*** Dataset extract Section Begins ***

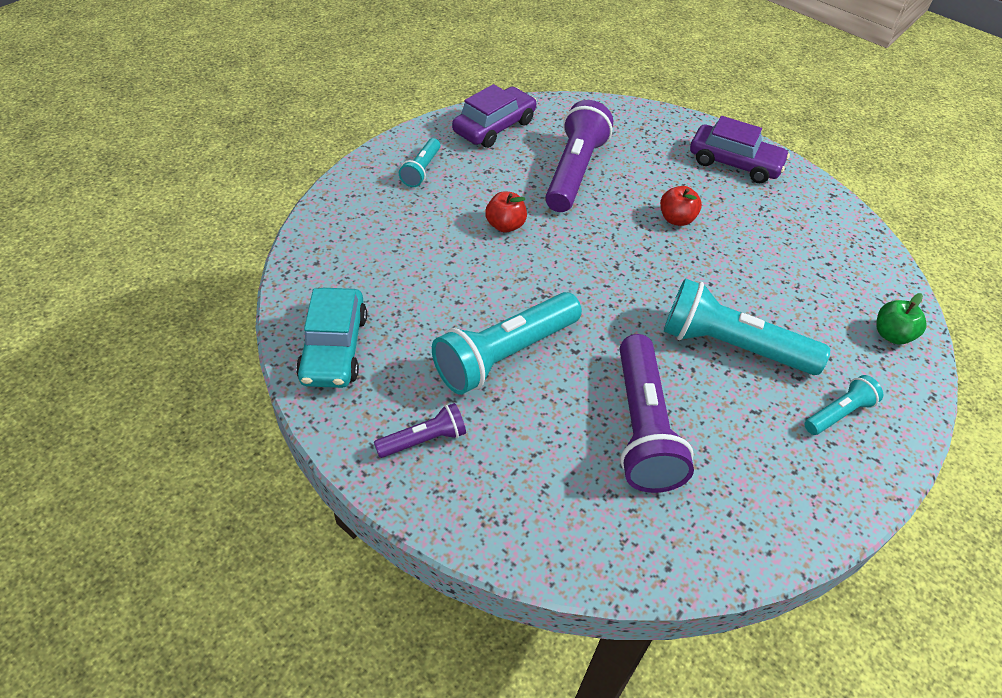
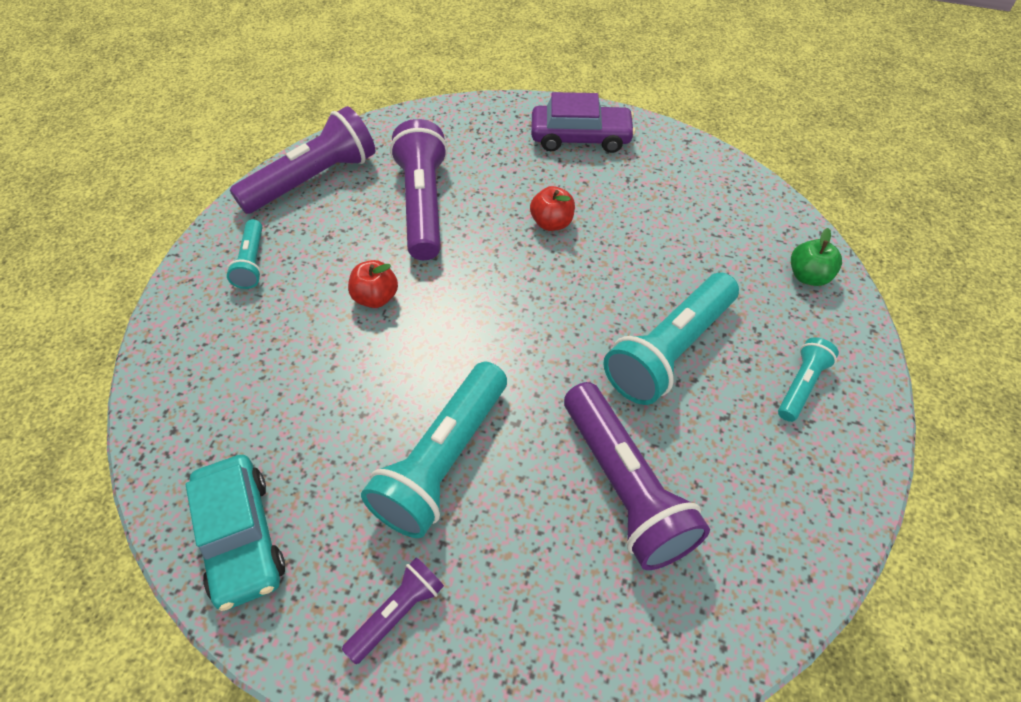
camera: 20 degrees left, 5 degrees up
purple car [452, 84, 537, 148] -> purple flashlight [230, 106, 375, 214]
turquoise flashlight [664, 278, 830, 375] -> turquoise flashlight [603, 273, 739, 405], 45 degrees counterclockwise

*** Dataset extract Section Ends ***

> Your instructions: Please give the material above again in full, with no pictures in your version.

> Your solution:
camera: 20 degrees left, 5 degrees up
purple car [452, 84, 537, 148] -> purple flashlight [230, 106, 375, 214]
turquoise flashlight [664, 278, 830, 375] -> turquoise flashlight [603, 273, 739, 405], 45 degrees counterclockwise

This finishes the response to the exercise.